### What you need to do
Give the entries again in full. Nothing may be altered.

### Task material
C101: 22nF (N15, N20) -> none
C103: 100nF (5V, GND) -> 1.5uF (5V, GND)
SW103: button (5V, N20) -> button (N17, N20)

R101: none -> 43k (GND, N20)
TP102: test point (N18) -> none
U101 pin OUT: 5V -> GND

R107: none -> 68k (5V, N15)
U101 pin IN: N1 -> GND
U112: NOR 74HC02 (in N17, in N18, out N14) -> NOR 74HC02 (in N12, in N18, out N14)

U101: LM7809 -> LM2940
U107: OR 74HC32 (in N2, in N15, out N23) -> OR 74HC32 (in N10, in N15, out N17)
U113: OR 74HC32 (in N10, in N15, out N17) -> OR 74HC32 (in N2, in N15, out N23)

### Task response
C101: 22nF (N15, N20) -> none
C103: 100nF (5V, GND) -> 1.5uF (5V, GND)
SW103: button (5V, N20) -> button (N17, N20)

R101: none -> 43k (GND, N20)
TP102: test point (N18) -> none
U101 pin OUT: 5V -> GND

R107: none -> 68k (5V, N15)
U101 pin IN: N1 -> GND
U112: NOR 74HC02 (in N17, in N18, out N14) -> NOR 74HC02 (in N12, in N18, out N14)

U101: LM7809 -> LM2940
U107: OR 74HC32 (in N2, in N15, out N23) -> OR 74HC32 (in N10, in N15, out N17)
U113: OR 74HC32 (in N10, in N15, out N17) -> OR 74HC32 (in N2, in N15, out N23)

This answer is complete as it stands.